Pictures are to be left out, and only the lines below starting at the one with "yellow trapezoid: (42, 238)" and ending at the one with "cyan cross: (134, 97)" are to be reproduced, each exactly, both ends included.
Segment Open
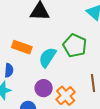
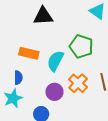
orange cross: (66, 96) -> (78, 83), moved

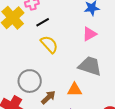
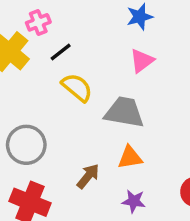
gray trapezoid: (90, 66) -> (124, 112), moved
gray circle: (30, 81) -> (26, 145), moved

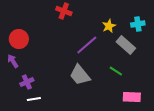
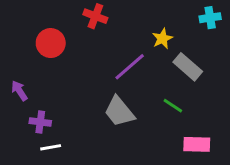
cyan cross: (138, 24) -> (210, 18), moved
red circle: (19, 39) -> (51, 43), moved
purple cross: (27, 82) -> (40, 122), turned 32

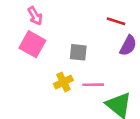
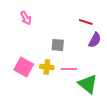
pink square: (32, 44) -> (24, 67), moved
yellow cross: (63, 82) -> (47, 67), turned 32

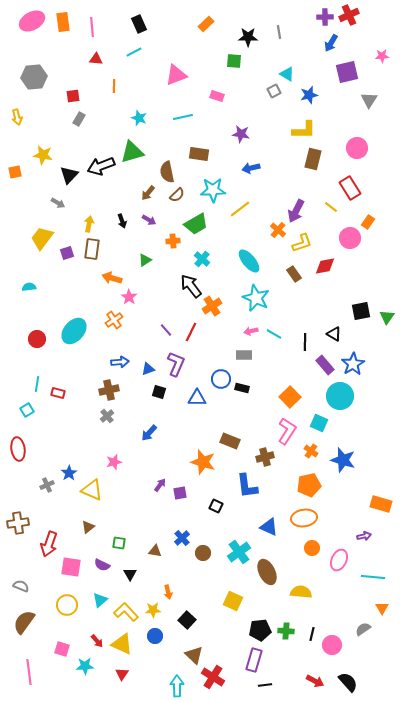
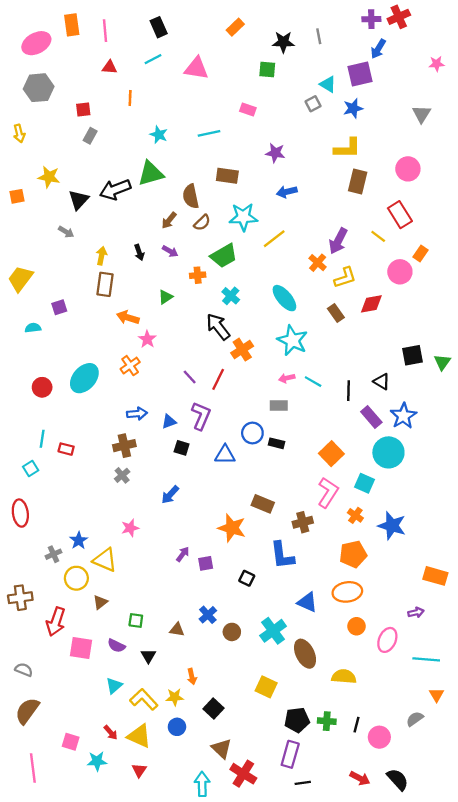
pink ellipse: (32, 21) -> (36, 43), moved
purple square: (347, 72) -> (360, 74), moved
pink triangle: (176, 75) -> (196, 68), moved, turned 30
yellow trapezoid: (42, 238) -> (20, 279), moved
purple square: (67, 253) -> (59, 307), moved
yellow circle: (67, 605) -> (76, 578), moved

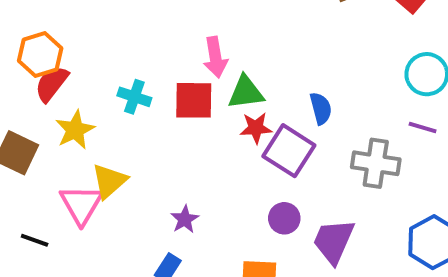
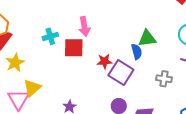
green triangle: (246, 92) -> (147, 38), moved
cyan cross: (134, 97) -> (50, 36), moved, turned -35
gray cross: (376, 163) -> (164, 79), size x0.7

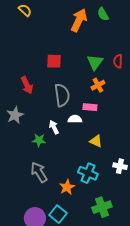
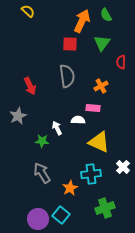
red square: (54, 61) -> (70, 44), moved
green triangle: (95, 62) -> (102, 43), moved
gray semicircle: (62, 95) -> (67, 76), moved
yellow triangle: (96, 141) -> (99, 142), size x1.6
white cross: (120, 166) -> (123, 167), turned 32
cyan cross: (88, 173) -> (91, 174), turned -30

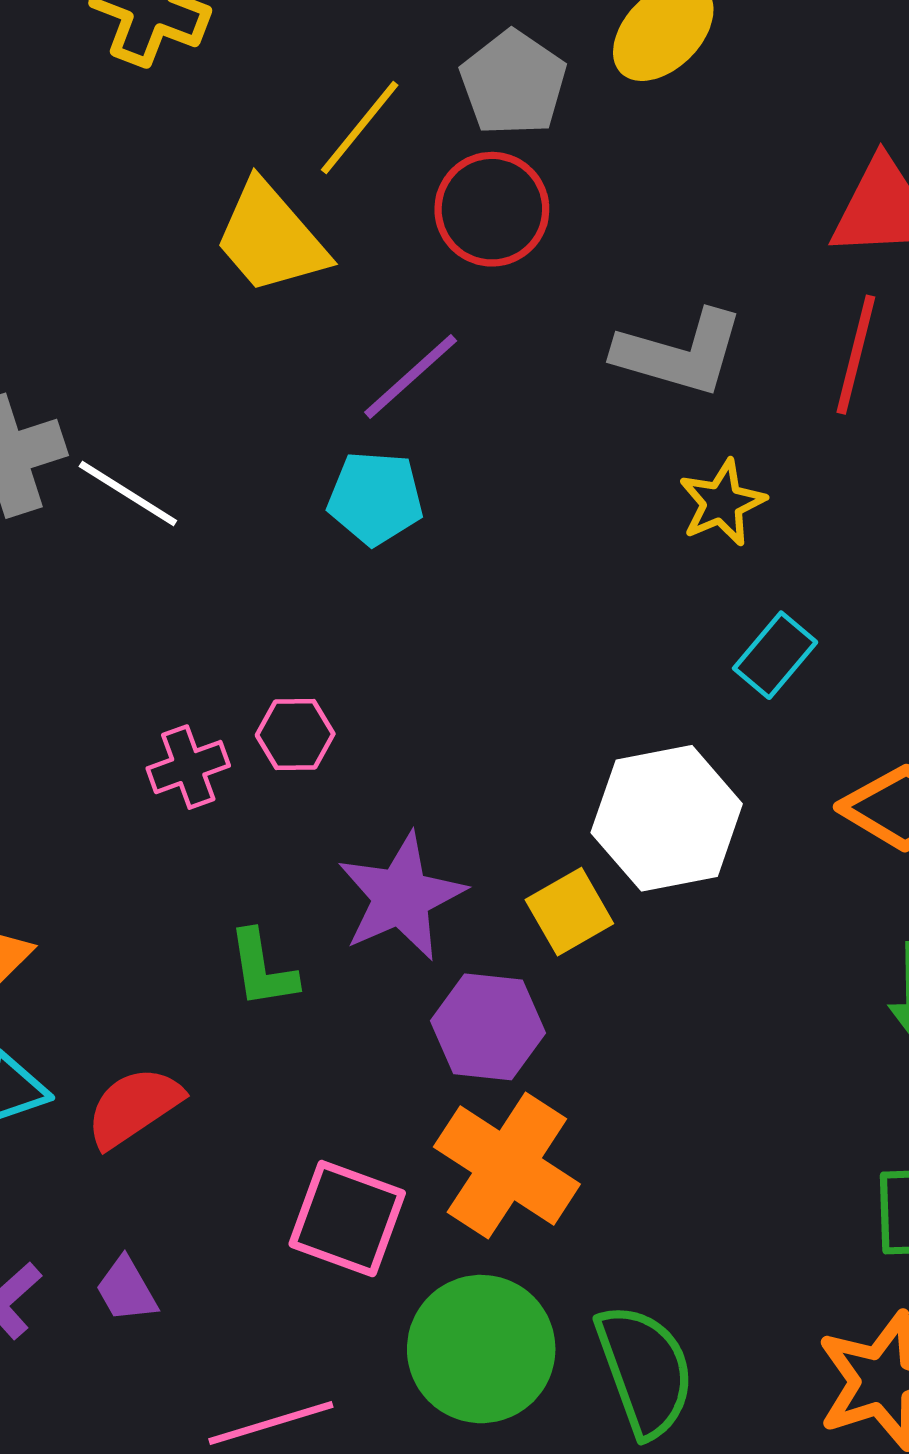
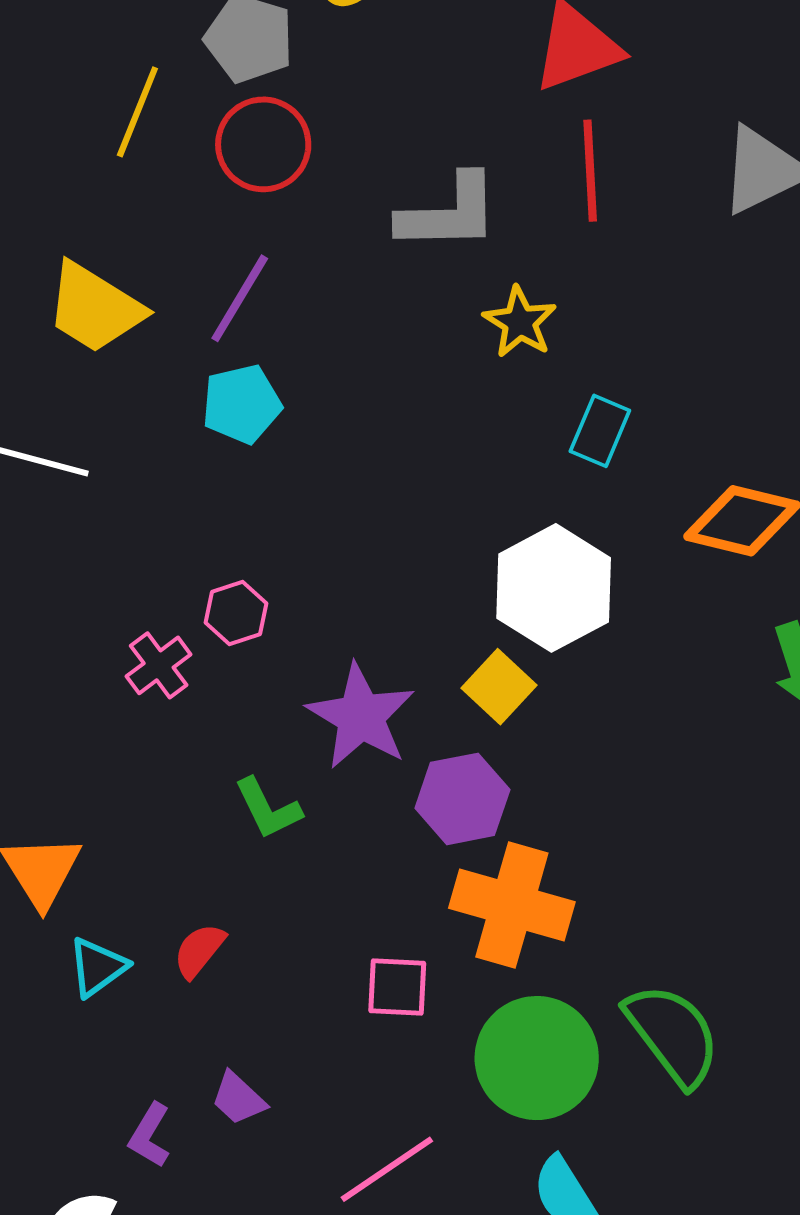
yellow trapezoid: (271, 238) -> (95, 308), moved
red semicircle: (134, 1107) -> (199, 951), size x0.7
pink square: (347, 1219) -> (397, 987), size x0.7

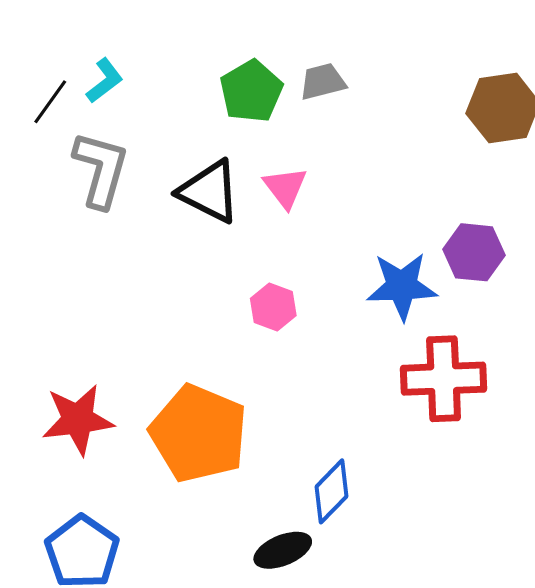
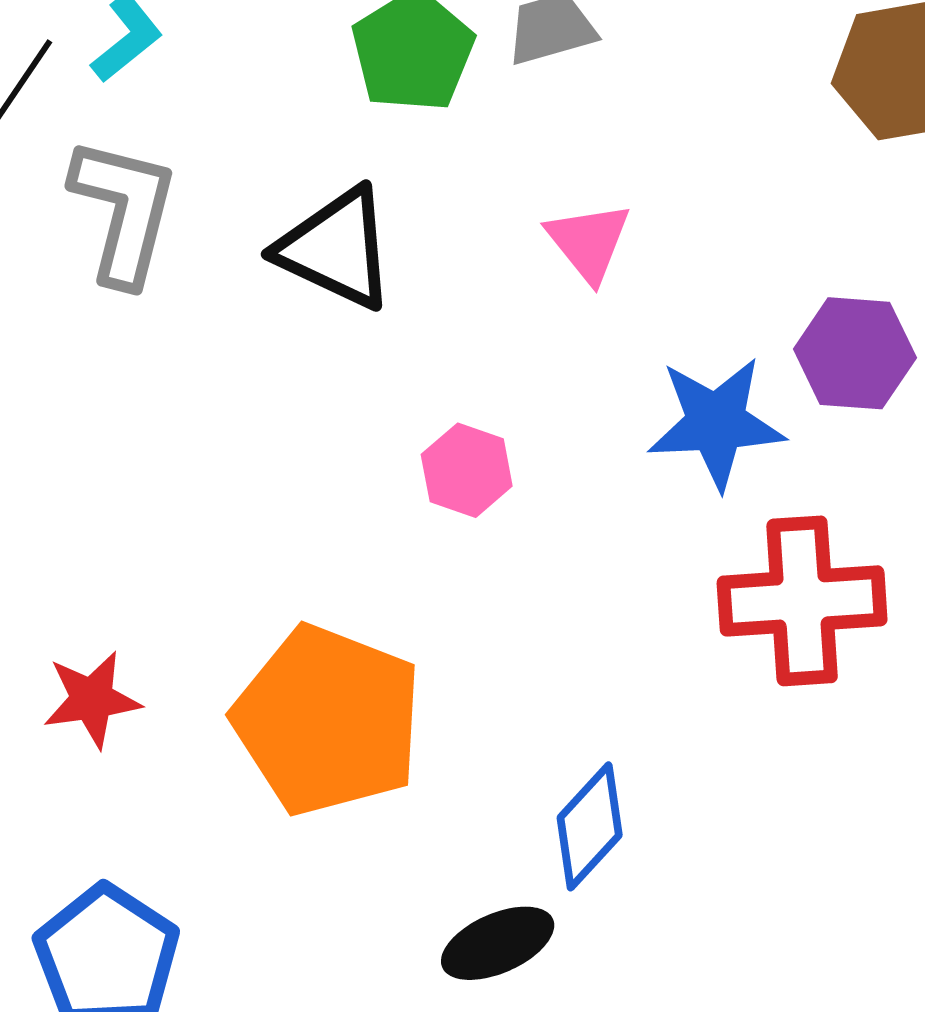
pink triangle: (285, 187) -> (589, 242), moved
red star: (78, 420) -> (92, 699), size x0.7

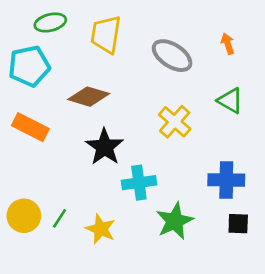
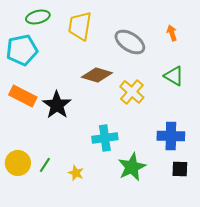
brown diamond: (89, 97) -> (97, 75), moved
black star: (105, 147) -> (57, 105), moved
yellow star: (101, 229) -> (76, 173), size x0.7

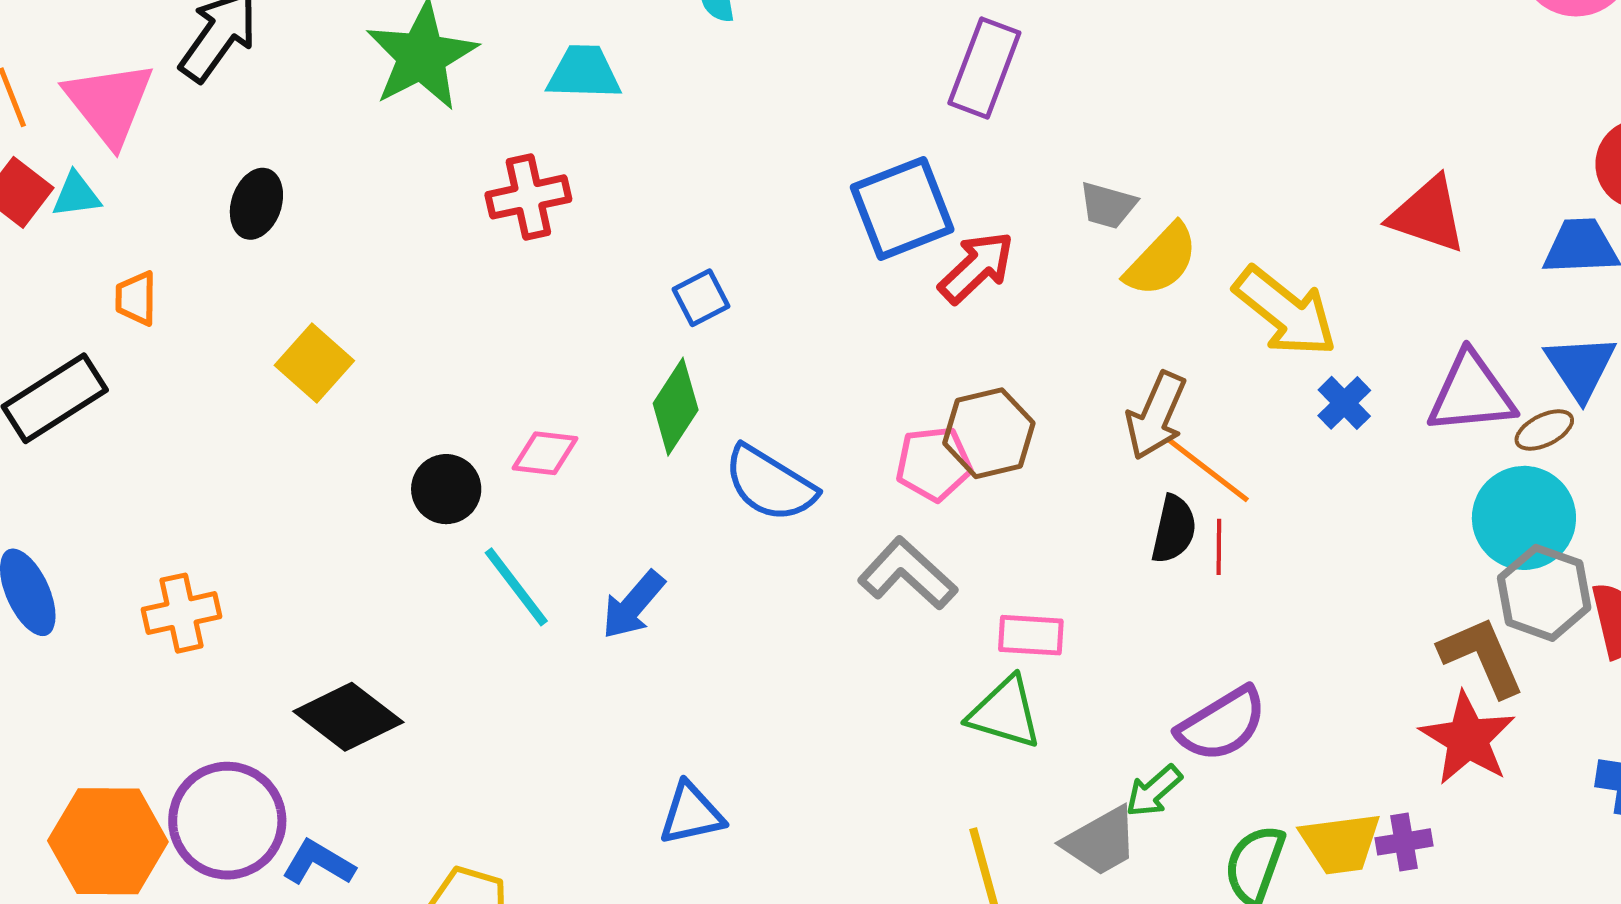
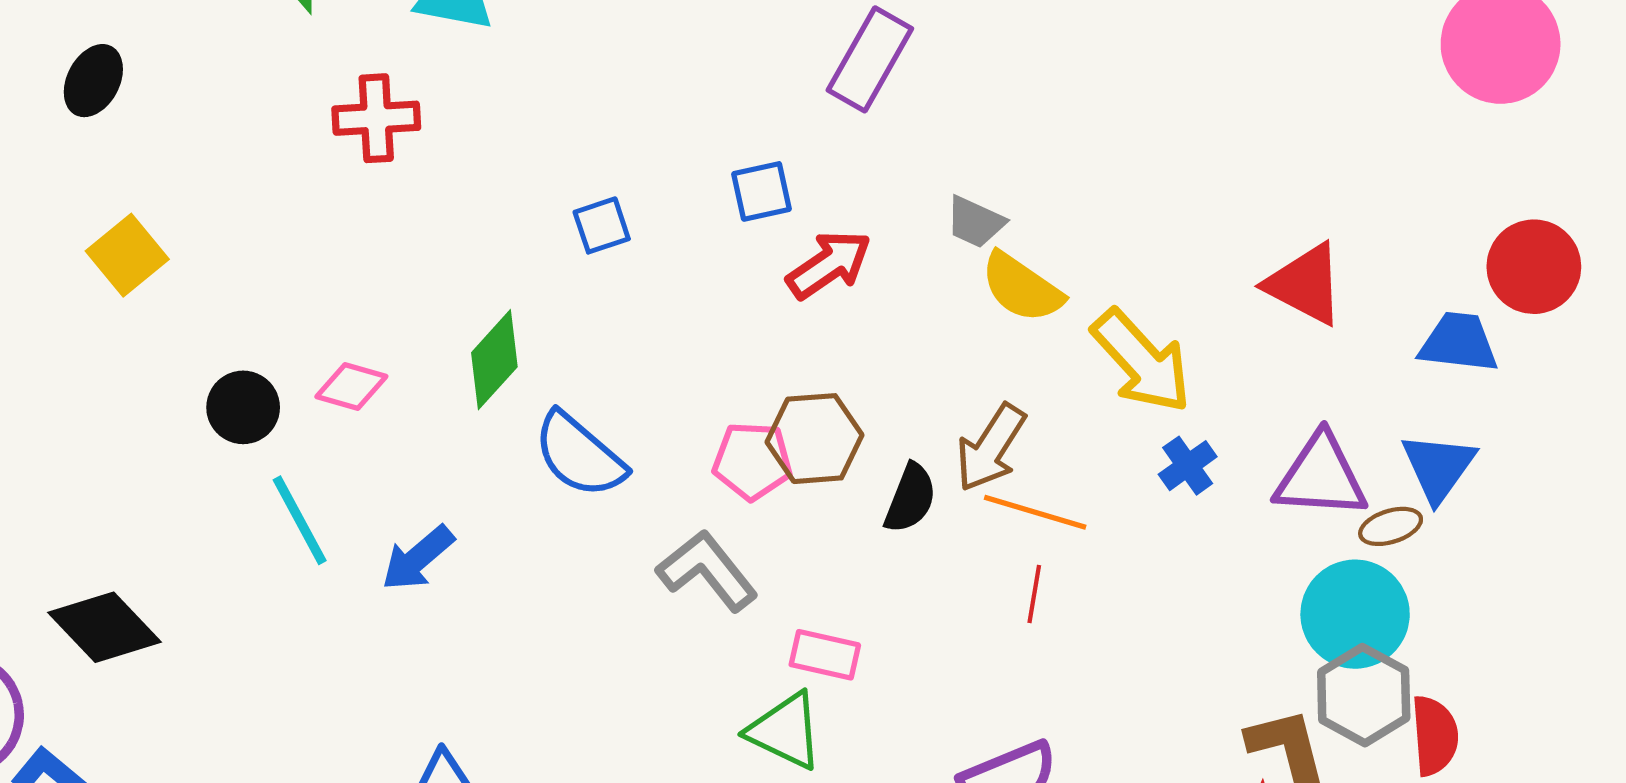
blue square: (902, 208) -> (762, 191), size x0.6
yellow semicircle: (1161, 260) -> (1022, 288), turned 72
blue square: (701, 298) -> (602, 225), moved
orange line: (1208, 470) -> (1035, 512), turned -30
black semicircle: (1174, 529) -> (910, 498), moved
Segment Closed
• PROBLEM SOLUTION
yellow trapezoid: (42, 238) -> (20, 279), moved
purple square: (67, 253) -> (59, 307), moved
yellow circle: (67, 605) -> (76, 578), moved

green triangle: (246, 92) -> (147, 38), moved
cyan cross: (134, 97) -> (50, 36), moved, turned -35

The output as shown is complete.